Task objective: When the line containing "(376, 169) = (434, 112): none -> pink star" appears in the data below, begin copying there and stop only after the line containing "(452, 410) = (450, 498): red".

Information supplied:
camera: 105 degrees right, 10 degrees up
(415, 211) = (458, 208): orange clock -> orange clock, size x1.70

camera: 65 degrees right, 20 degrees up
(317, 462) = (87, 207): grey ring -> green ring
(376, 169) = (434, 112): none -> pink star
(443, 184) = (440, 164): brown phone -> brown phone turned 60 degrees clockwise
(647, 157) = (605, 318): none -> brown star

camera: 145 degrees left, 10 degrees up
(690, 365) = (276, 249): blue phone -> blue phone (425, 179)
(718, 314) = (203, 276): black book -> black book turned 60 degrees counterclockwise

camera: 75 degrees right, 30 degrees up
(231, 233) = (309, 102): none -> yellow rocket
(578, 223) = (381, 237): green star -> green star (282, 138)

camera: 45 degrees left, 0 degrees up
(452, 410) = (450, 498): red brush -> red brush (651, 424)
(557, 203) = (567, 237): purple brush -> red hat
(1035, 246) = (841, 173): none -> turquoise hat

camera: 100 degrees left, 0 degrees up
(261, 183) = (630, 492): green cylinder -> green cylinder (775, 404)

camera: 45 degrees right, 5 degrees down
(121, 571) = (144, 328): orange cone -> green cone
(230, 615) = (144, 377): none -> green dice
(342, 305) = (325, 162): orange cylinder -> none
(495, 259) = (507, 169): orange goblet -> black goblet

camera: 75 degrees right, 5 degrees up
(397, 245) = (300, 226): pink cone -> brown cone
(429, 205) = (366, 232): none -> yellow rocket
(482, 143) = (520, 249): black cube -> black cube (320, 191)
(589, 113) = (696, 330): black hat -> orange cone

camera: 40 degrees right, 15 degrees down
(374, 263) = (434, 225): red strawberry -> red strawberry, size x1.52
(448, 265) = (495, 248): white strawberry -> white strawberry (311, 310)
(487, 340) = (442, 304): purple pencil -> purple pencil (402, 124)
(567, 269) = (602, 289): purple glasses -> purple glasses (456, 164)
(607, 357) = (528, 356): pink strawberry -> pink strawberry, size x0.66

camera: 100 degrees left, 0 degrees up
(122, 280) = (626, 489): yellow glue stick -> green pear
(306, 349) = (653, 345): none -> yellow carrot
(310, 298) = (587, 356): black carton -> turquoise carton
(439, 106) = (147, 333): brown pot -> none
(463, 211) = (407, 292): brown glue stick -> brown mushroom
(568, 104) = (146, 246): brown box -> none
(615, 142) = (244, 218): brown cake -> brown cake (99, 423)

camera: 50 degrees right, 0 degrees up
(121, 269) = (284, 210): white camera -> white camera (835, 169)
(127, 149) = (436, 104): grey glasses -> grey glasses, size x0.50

Worked solution:
(376, 169) = (434, 112): none -> pink star
(443, 184) = (440, 164): brown phone -> brown phone turned 60 degrees clockwise
(647, 157) = (605, 318): none -> brown star

camera: 145 degrees left, 10 degrees up
(690, 365) = (276, 249): blue phone -> blue phone (425, 179)
(718, 314) = (203, 276): black book -> black book turned 60 degrees counterclockwise

camera: 75 degrees right, 30 degrees up
(231, 233) = (309, 102): none -> yellow rocket
(578, 223) = (381, 237): green star -> green star (282, 138)

camera: 45 degrees left, 0 degrees up
(452, 410) = (450, 498): red brush -> red brush (651, 424)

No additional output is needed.